### Input records
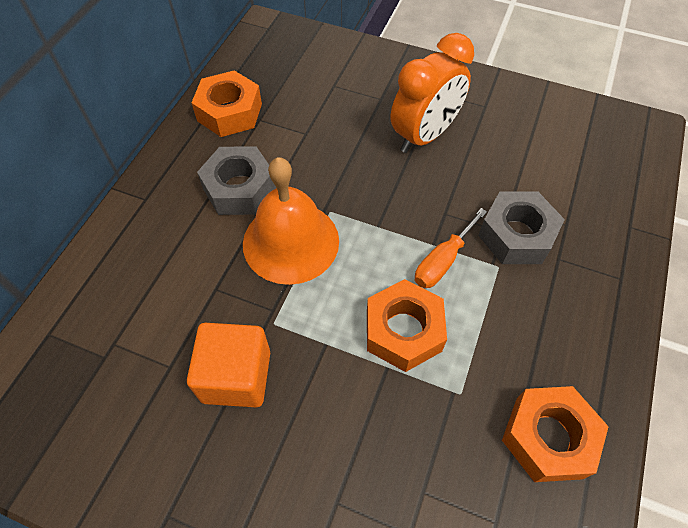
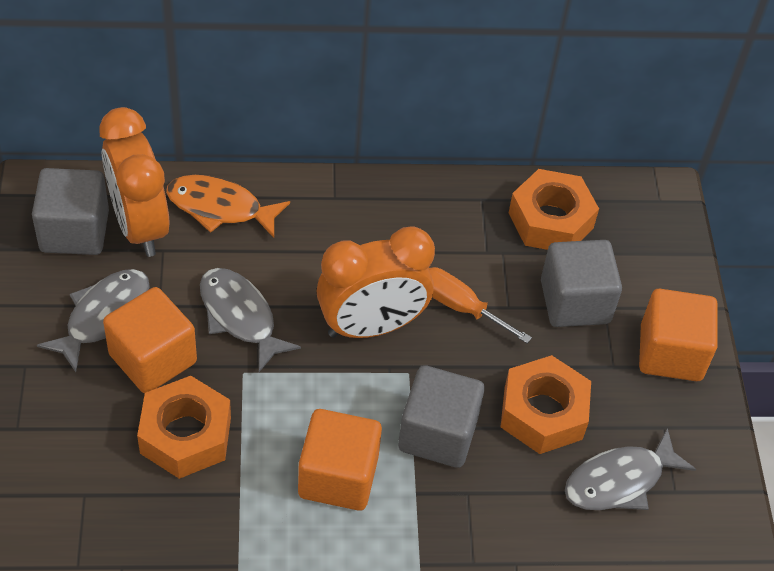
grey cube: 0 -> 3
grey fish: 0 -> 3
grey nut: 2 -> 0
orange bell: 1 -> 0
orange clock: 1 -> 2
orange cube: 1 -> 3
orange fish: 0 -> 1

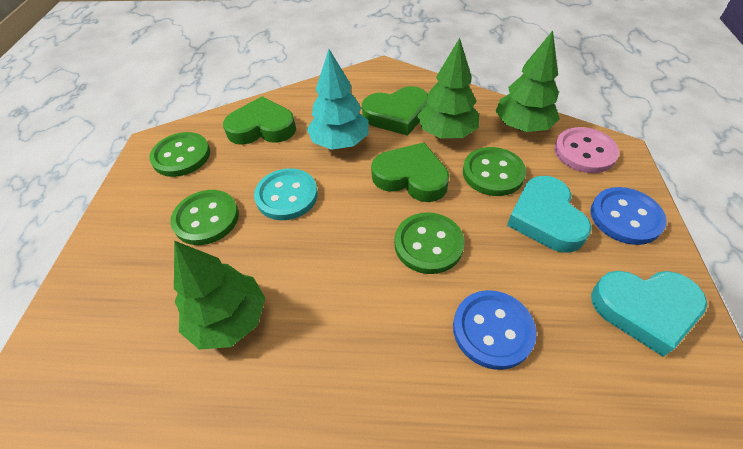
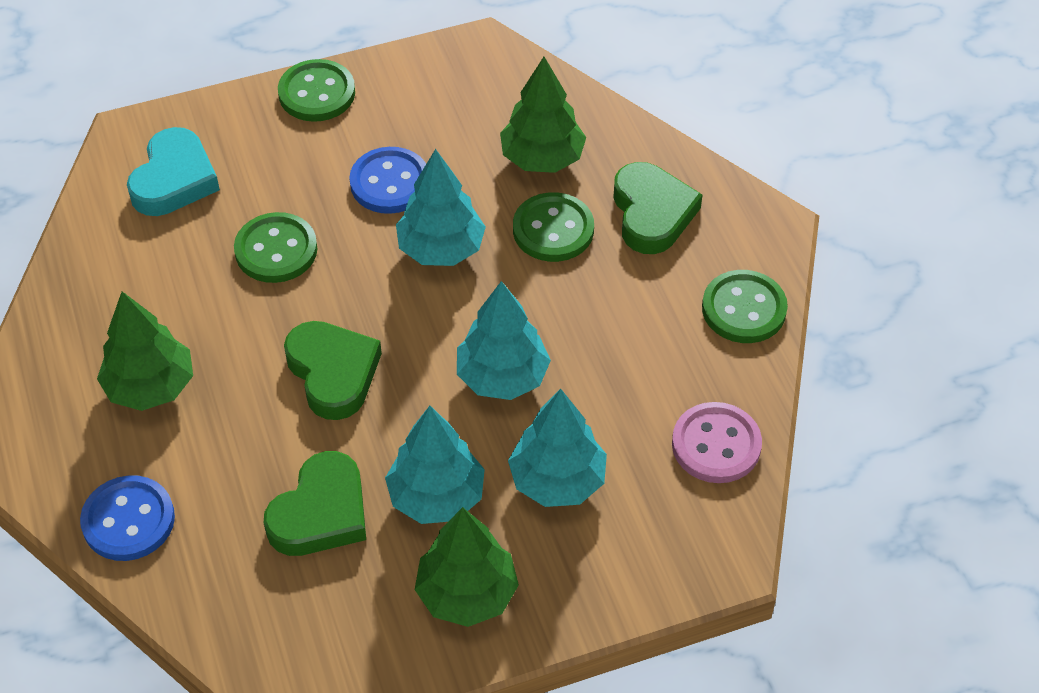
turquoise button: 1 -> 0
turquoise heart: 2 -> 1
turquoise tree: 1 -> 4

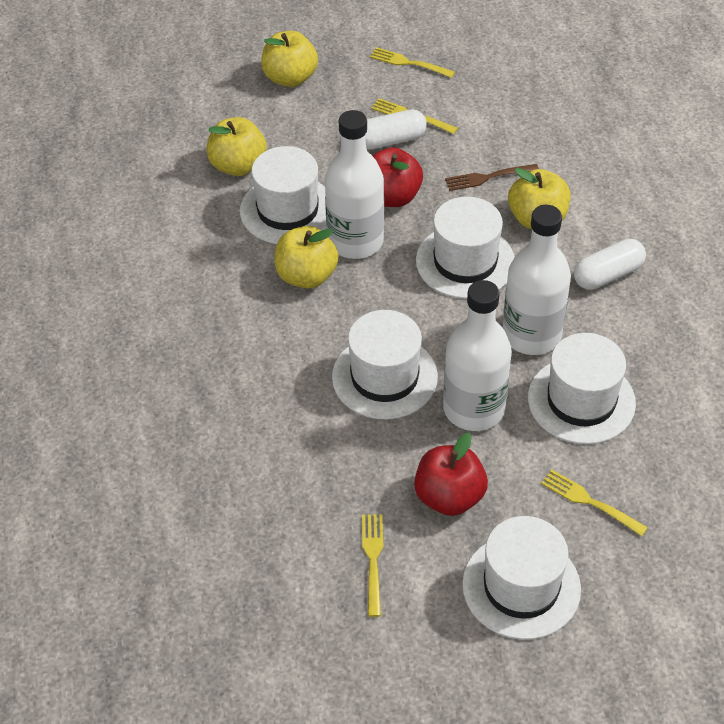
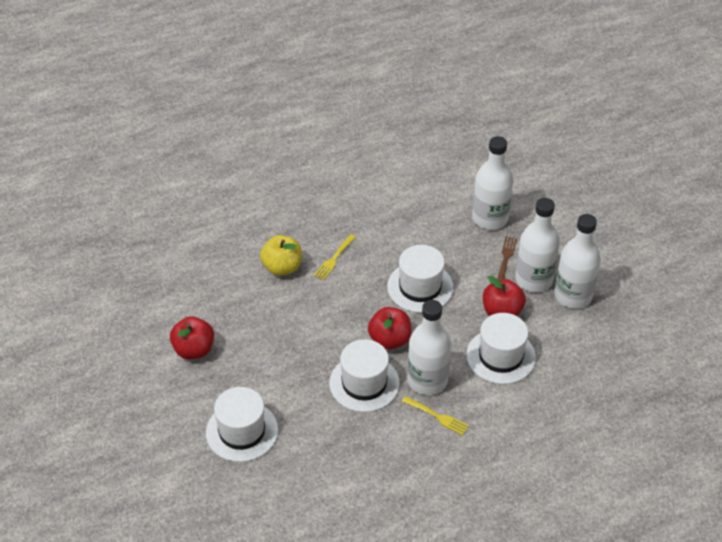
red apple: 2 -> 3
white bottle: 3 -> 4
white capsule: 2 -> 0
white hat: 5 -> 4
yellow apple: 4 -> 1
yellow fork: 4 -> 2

### What the task asks
The copy must match each record exactly, apart from the images, which stay out.

### Task solution
grey cube: 0 -> 3
grey fish: 0 -> 3
grey nut: 2 -> 0
orange bell: 1 -> 0
orange clock: 1 -> 2
orange cube: 1 -> 3
orange fish: 0 -> 1

turquoise button: 1 -> 0
turquoise heart: 2 -> 1
turquoise tree: 1 -> 4

red apple: 2 -> 3
white bottle: 3 -> 4
white capsule: 2 -> 0
white hat: 5 -> 4
yellow apple: 4 -> 1
yellow fork: 4 -> 2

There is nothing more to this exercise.